» WHAT NEEDS TO BE DONE
Take the line with "The crimson stacking" as the first line and the last line of the data as the final one. Write out those lines exactly, and no others.

» COLLECTED MATERIAL
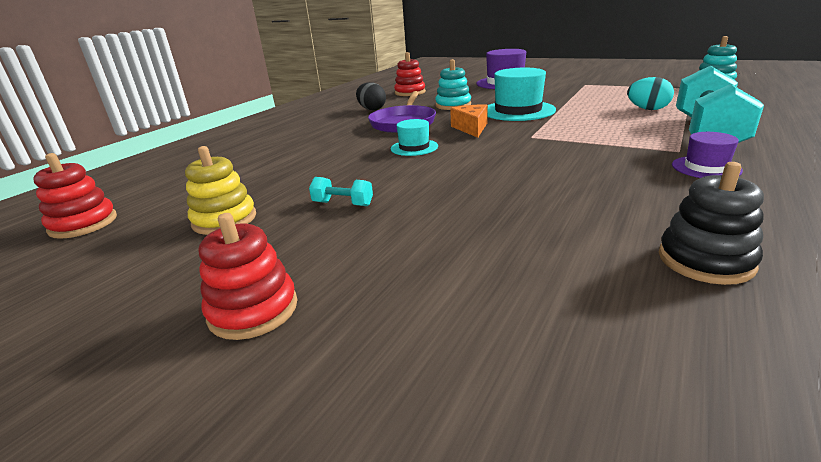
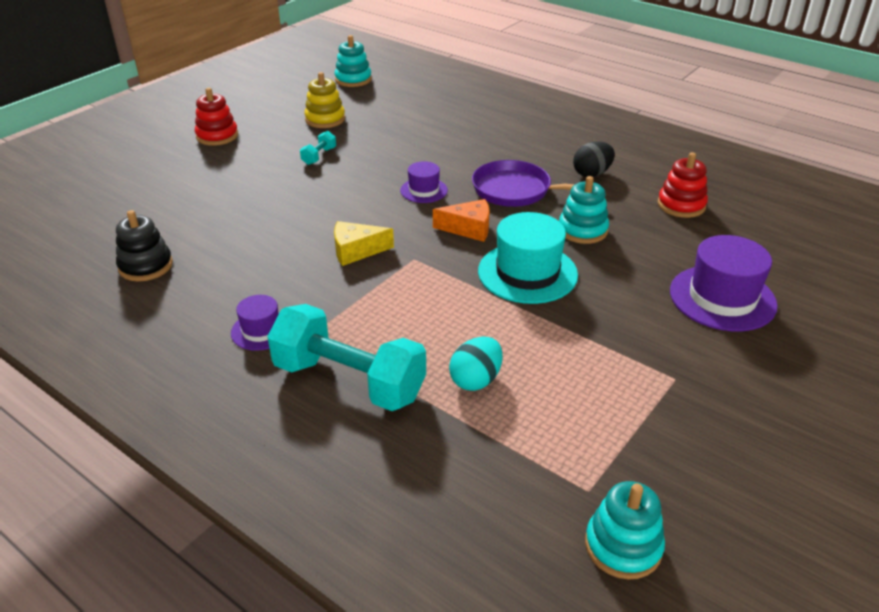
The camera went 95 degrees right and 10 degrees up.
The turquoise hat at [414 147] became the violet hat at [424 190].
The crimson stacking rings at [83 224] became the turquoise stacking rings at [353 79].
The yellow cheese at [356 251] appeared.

» TASK OUTPUT
The crimson stacking rings at [83 224] became the turquoise stacking rings at [353 79].
The yellow cheese at [356 251] appeared.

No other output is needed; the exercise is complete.